BEGIN Records supplied

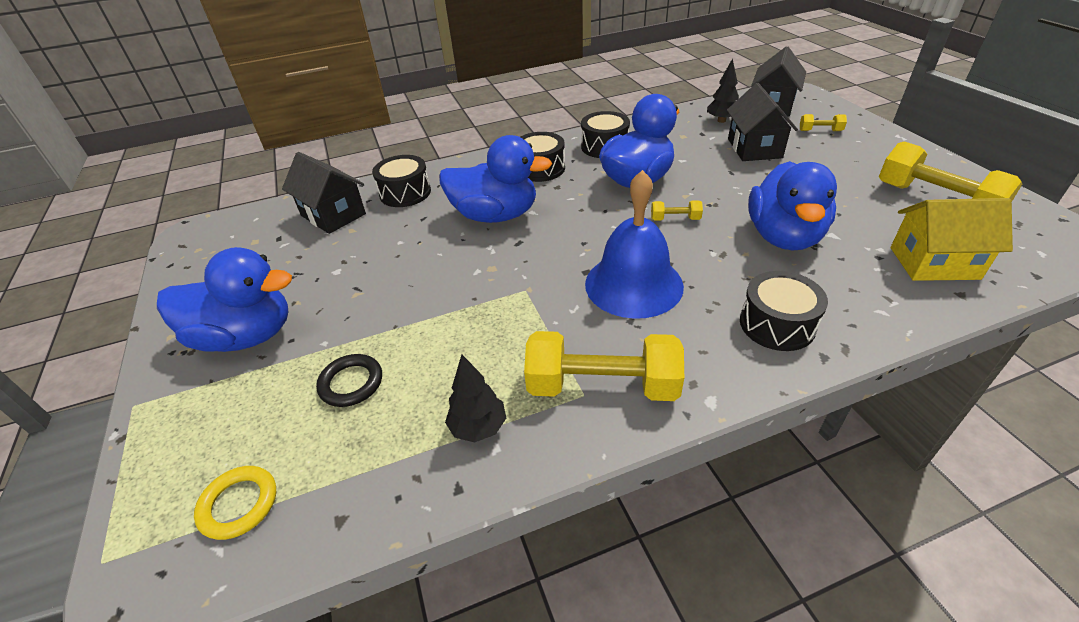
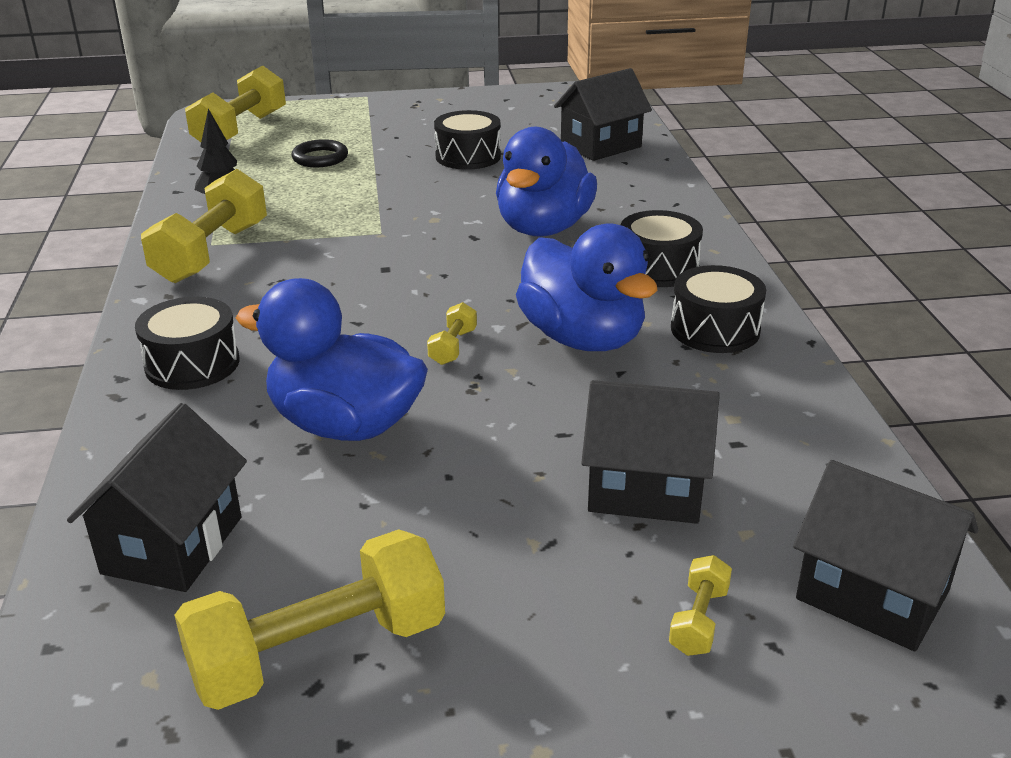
camera: 100 degrees right, 10 degrees down
blue duck [157,247,292,352] -> none
yellow ring [194,466,276,540] -> yellow dumbbell [185,65,286,142]
black drum [372,155,431,207] -> black drum moved to [434,110,501,170]
blue bell [585,170,684,319] -> none
black tree [707,58,739,123] -> none
yellow house [891,198,1013,281] -> black house [67,403,247,592]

END Records supplied

*What you have to do*. Without any pictures, return the material above exactly.

*Solution to the exercise*.
camera: 100 degrees right, 10 degrees down
blue duck [157,247,292,352] -> none
yellow ring [194,466,276,540] -> yellow dumbbell [185,65,286,142]
black drum [372,155,431,207] -> black drum moved to [434,110,501,170]
blue bell [585,170,684,319] -> none
black tree [707,58,739,123] -> none
yellow house [891,198,1013,281] -> black house [67,403,247,592]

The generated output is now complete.